**Try it**
Copy the listing below exactly, but skip the pictures.

::::

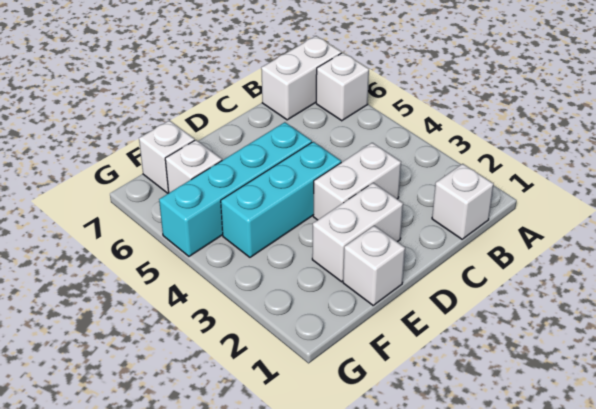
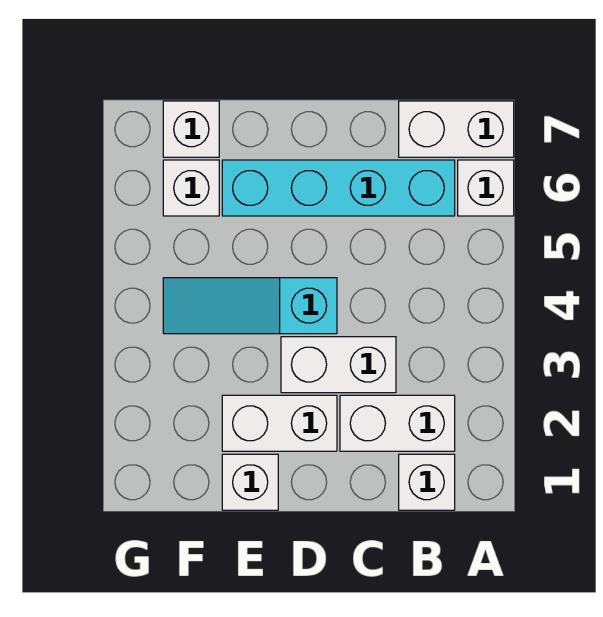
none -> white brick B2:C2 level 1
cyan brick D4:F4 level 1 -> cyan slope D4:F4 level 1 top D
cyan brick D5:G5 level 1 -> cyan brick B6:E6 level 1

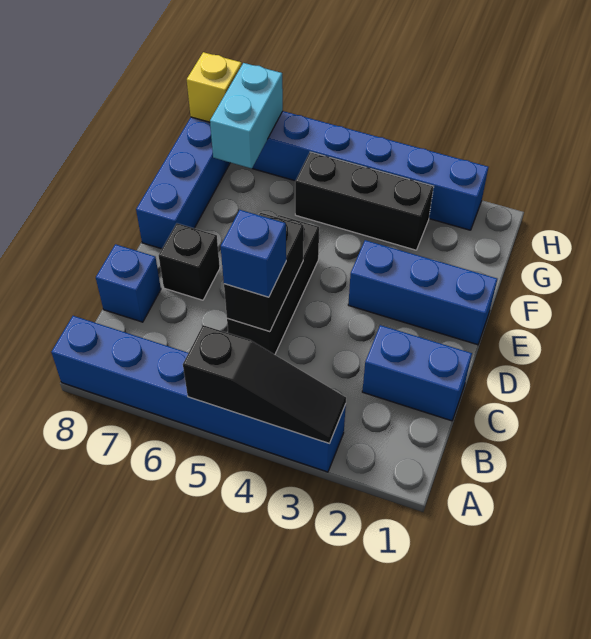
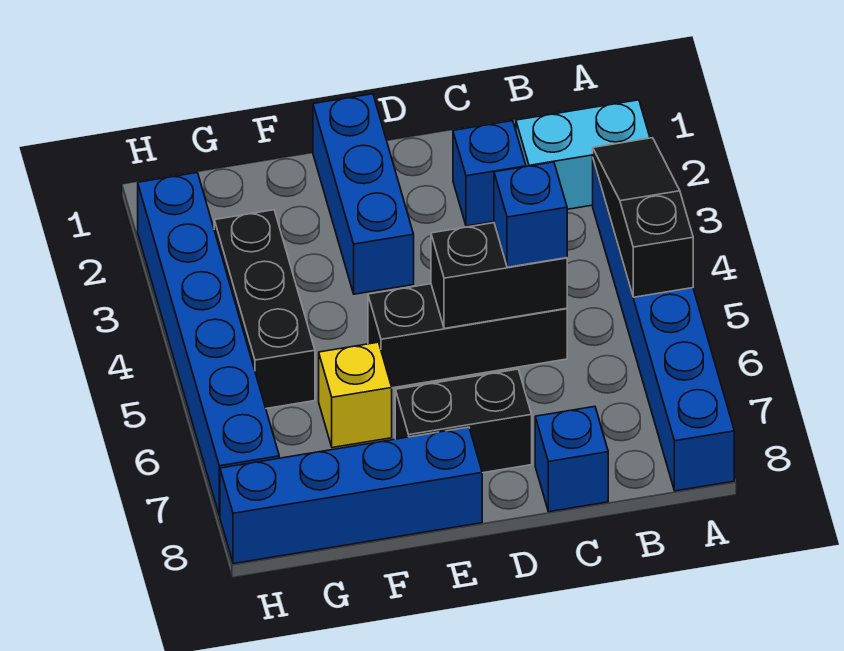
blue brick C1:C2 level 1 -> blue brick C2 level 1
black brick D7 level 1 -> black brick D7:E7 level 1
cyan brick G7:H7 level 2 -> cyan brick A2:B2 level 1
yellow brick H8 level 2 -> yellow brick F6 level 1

::::

**Worked solution**
none -> white brick B2:C2 level 1
cyan brick D4:F4 level 1 -> cyan slope D4:F4 level 1 top D
cyan brick D5:G5 level 1 -> cyan brick B6:E6 level 1

blue brick C1:C2 level 1 -> blue brick C2 level 1
black brick D7 level 1 -> black brick D7:E7 level 1
cyan brick G7:H7 level 2 -> cyan brick A2:B2 level 1
yellow brick H8 level 2 -> yellow brick F6 level 1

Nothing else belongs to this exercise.